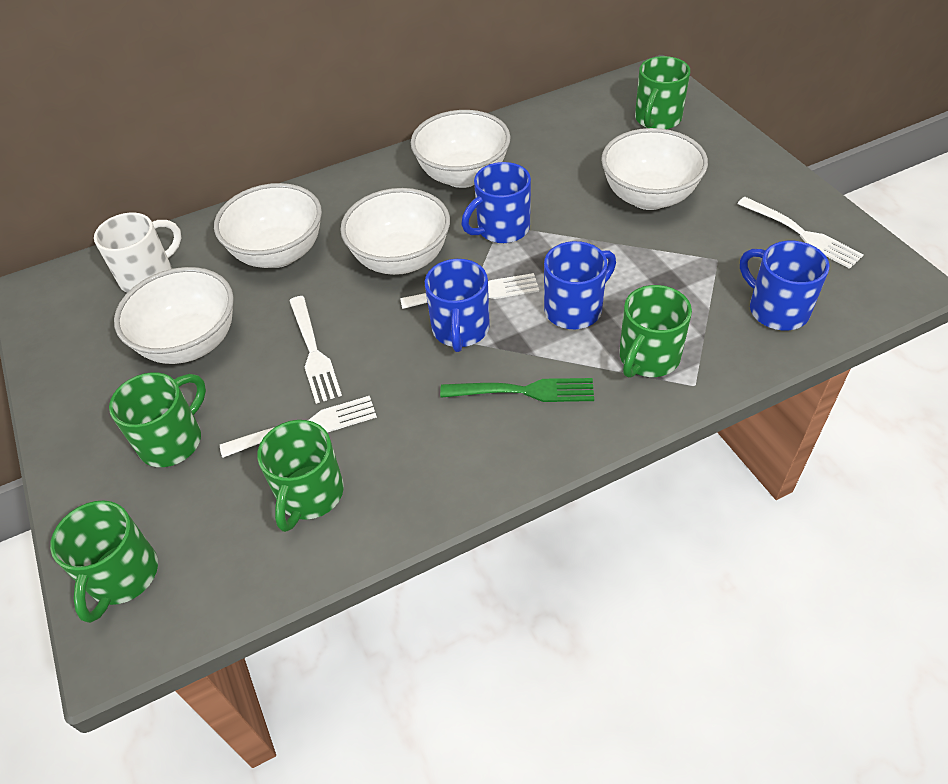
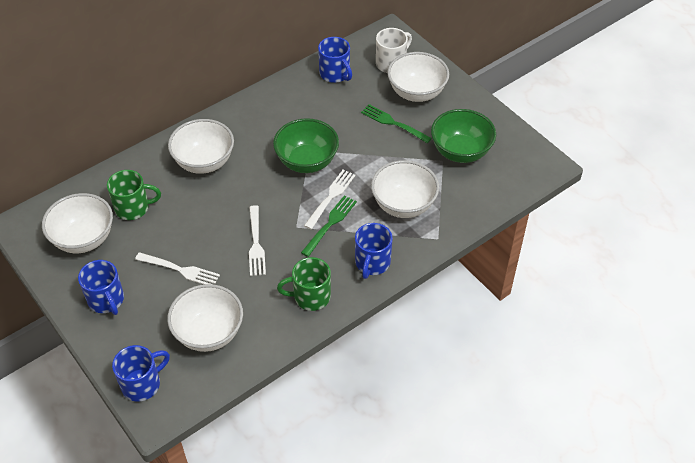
green bowl: 0 -> 2
green fork: 1 -> 2
green mug: 5 -> 2
white fork: 4 -> 3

• [WHAT NEEDS TO BE DONE] Pull each line holding "green" out of the listing.

• [TASK OUTPUT]
green bowl: 0 -> 2
green fork: 1 -> 2
green mug: 5 -> 2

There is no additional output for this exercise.